* [ACTIVITY] Which lines in the records below contain the word "brush"? Copy each one.

* [MATERIAL SUPPLIED]
◇ ◇ ◇ ◇ ◇

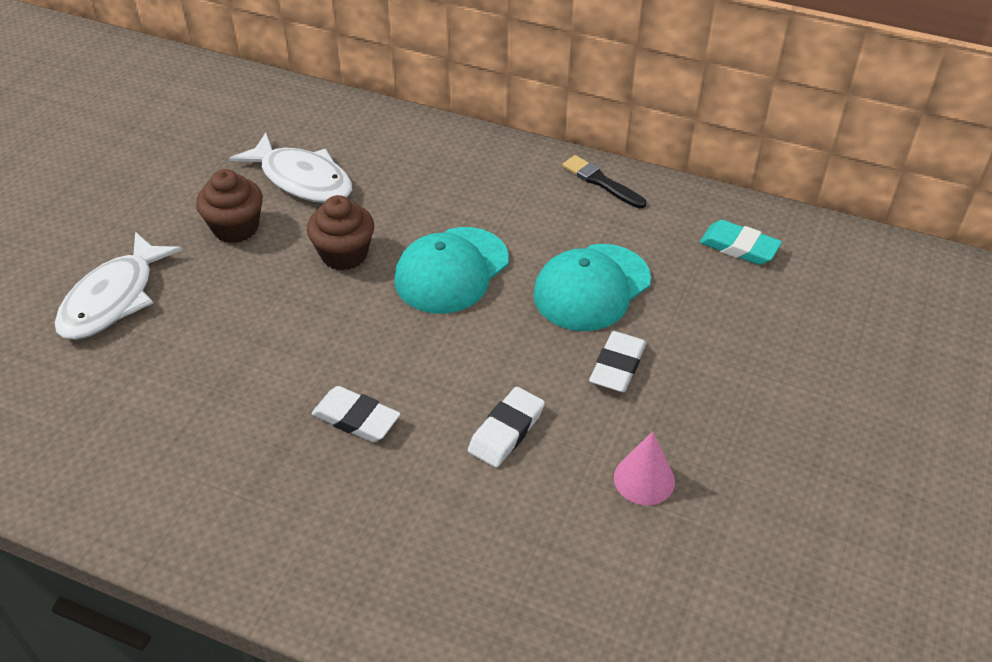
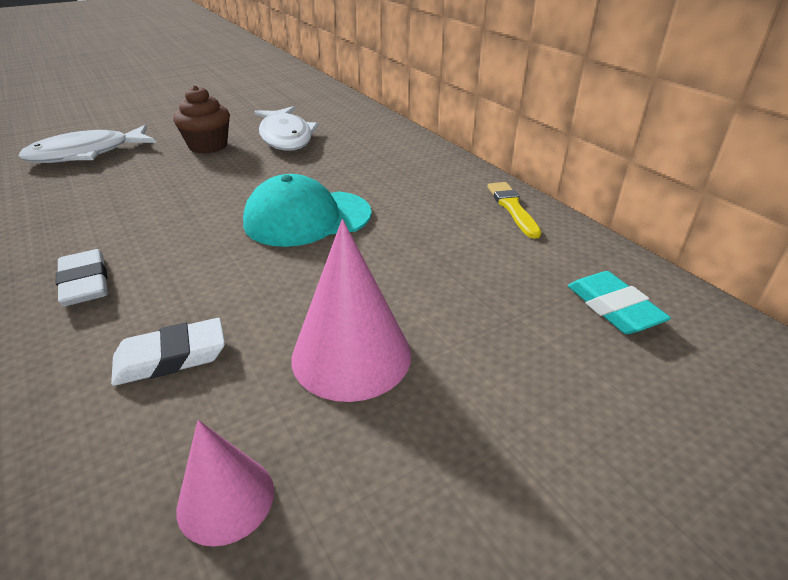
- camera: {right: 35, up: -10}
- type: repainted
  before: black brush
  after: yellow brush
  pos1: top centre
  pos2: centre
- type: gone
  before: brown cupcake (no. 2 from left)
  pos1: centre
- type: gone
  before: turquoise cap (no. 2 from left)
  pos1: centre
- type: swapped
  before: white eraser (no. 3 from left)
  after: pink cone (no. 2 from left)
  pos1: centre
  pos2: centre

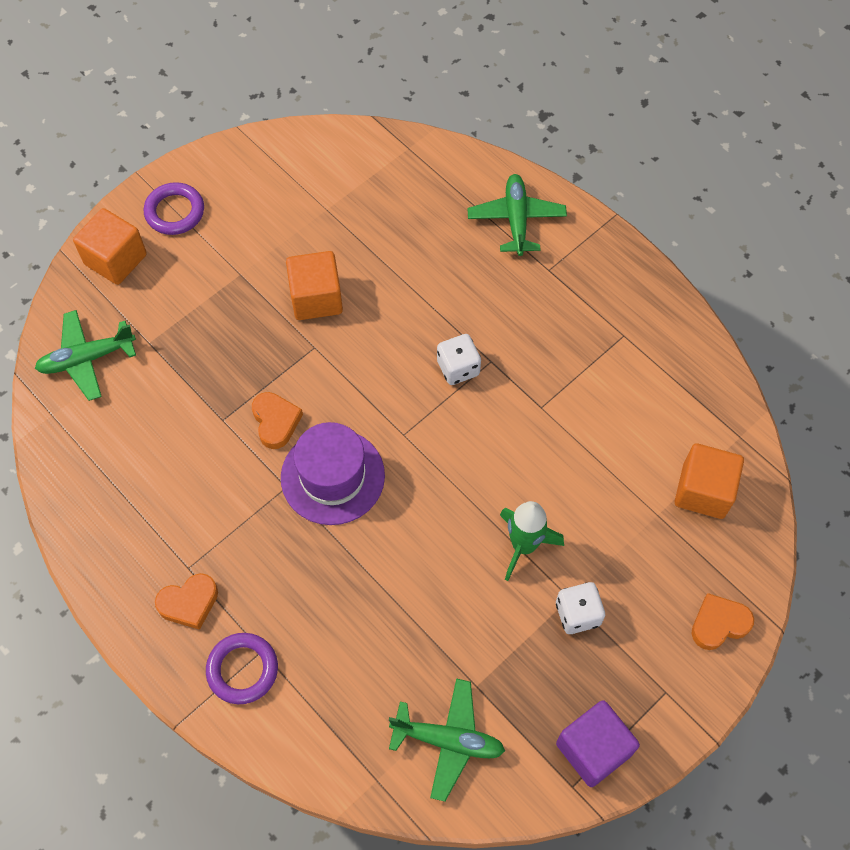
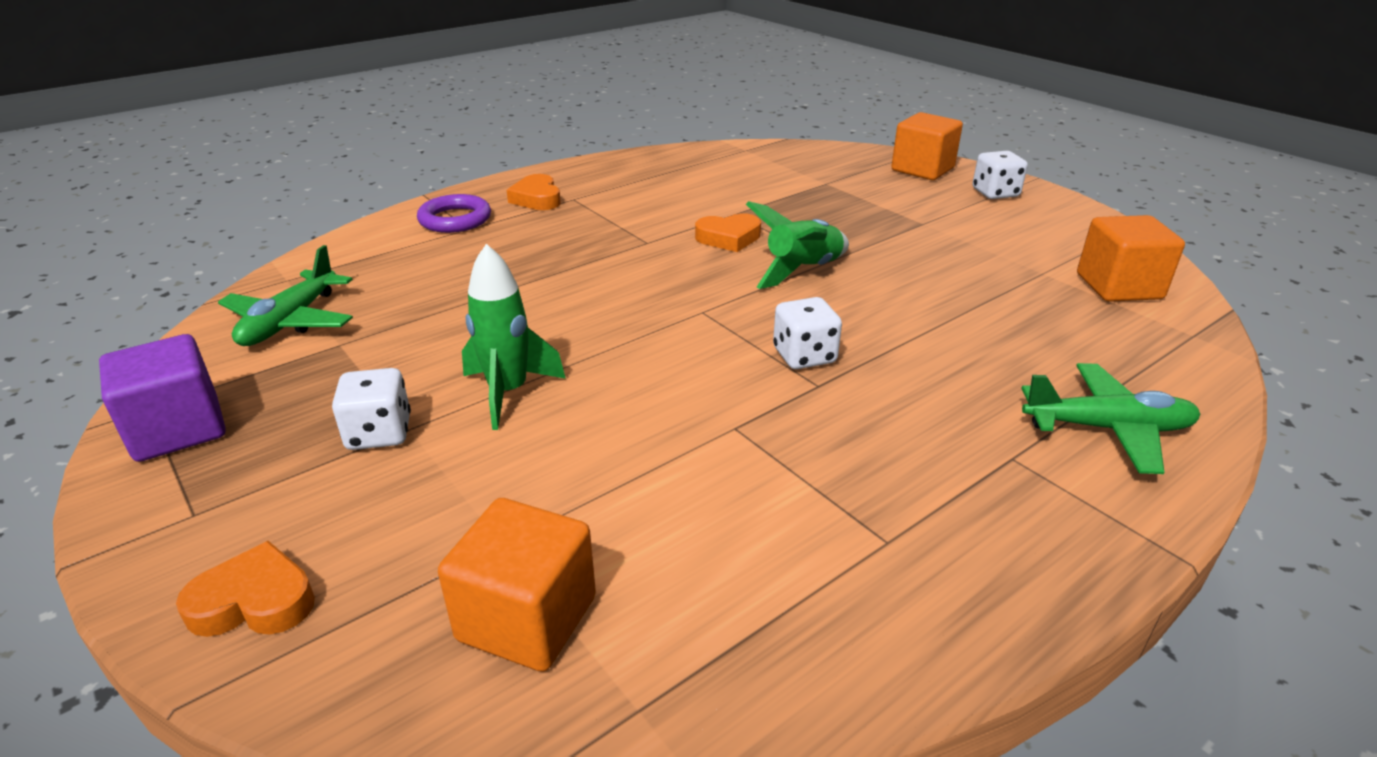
- camera: {right: 95, up: -30}
- type: swapped
  before: purple ring (no. 1 from left)
  after: white dice (no. 3 from left)
  pos1: top left
  pos2: top right
- type: shifted
  before: orange cube (no. 2 from left in the first image)
  after: orange cube (no. 3 from left)
  pos1: centre
  pos2: middle right
- type: gone
  before: green plane (no. 1 from left)
  pos1: middle left
- type: gone
  before: purple hat
  pos1: centre
- type: rotated
  before: orange heart (no. 3 from left in the first image)
  pos1: bottom right
  pos2: bottom left
  turn: -75
- type: new
  after: green rocket (no. 2 from left)
  pos2: top centre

◇ ◇ ◇ ◇ ◇

* [EXERCISE OUTPUT]
  before: black brush
  after: yellow brush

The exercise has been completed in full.